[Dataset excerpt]
******

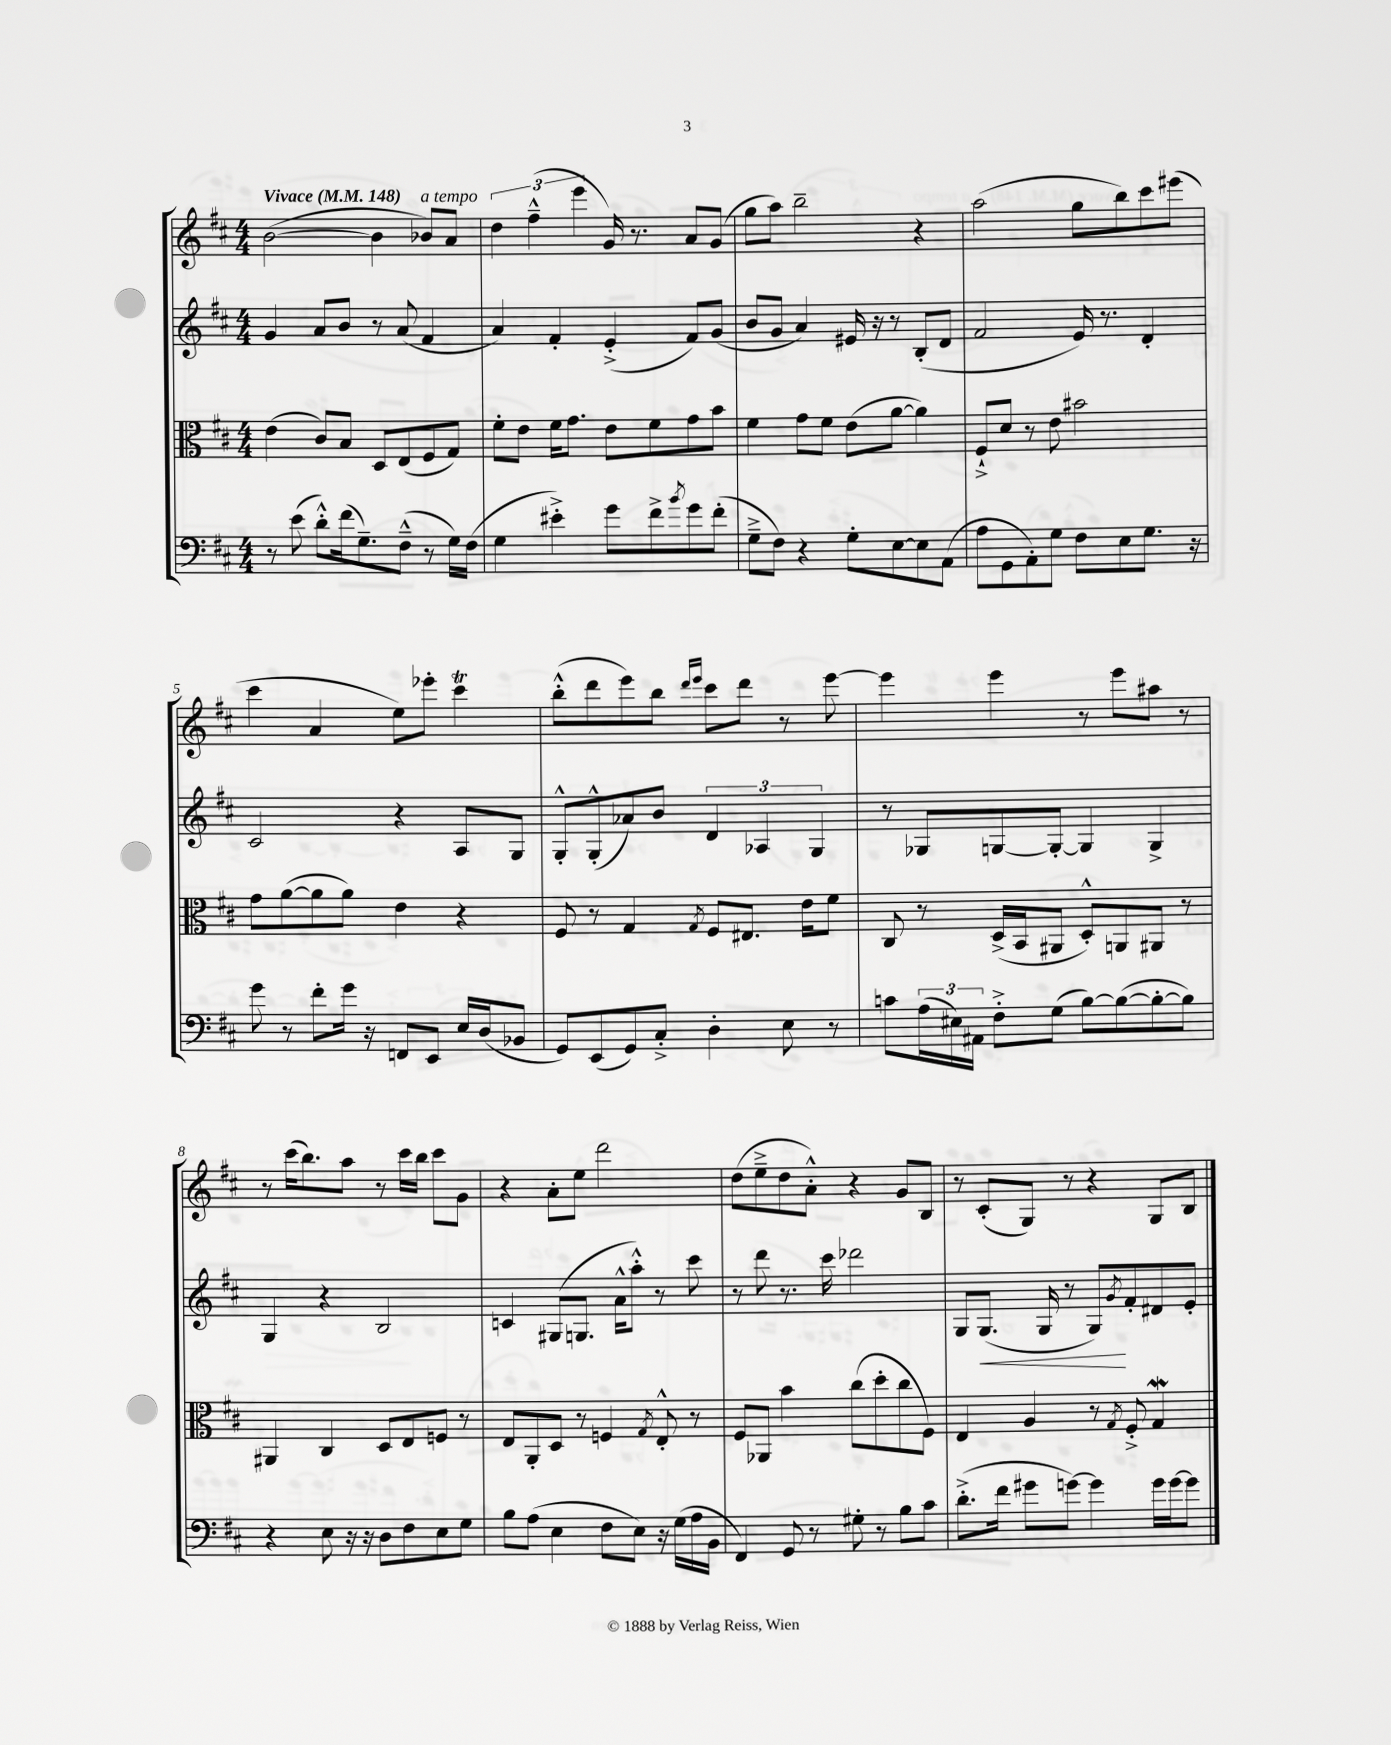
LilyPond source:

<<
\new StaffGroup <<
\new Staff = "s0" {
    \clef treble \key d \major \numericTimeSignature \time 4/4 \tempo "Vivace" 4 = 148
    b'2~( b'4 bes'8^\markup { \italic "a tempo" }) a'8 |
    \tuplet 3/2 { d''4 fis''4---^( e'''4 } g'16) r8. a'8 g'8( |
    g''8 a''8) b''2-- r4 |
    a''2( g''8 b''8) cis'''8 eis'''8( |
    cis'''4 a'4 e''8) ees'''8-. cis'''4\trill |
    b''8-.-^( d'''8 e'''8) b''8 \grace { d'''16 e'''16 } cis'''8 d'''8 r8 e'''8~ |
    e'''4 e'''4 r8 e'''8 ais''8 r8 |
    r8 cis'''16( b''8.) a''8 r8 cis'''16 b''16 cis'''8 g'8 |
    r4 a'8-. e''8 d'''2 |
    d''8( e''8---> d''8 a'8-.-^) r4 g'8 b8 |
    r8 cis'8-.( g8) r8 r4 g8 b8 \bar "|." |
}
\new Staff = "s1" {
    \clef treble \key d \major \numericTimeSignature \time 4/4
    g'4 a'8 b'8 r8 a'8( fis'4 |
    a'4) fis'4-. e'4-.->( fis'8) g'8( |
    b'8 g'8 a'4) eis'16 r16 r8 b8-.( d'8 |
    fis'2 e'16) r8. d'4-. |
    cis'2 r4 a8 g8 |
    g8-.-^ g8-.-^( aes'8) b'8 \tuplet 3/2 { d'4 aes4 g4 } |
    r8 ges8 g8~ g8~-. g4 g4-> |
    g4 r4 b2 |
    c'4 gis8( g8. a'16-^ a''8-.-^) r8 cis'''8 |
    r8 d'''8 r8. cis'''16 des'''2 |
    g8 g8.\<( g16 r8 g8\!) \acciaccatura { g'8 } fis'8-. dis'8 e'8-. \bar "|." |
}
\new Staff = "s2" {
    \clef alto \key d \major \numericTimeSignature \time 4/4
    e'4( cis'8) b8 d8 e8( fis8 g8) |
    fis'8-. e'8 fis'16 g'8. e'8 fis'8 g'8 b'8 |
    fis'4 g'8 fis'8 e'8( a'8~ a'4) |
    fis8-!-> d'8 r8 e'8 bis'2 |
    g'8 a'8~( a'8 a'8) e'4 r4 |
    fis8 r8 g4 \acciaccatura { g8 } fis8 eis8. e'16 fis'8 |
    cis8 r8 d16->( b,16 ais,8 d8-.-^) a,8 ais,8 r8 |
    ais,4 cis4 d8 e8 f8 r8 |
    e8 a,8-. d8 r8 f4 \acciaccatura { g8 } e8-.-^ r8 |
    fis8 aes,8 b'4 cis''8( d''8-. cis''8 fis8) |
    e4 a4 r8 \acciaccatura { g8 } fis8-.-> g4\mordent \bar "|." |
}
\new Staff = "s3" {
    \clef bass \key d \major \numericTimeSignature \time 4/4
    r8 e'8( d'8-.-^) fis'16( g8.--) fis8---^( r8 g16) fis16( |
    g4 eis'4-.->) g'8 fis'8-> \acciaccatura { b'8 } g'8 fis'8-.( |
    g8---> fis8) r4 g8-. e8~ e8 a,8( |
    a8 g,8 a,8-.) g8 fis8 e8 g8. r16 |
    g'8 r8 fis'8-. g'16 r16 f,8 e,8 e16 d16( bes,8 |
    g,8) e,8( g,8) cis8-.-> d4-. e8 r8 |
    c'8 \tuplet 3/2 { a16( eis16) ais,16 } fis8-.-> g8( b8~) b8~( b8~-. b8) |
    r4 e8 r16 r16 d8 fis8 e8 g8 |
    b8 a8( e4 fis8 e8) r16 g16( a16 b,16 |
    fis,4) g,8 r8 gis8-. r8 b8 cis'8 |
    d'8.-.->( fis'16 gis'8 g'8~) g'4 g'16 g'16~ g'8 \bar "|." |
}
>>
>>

******

WHAT TO DO. Count the lines of the records above that contain the string "clef", and reply with the number alone.

ANSWER BELOW. 4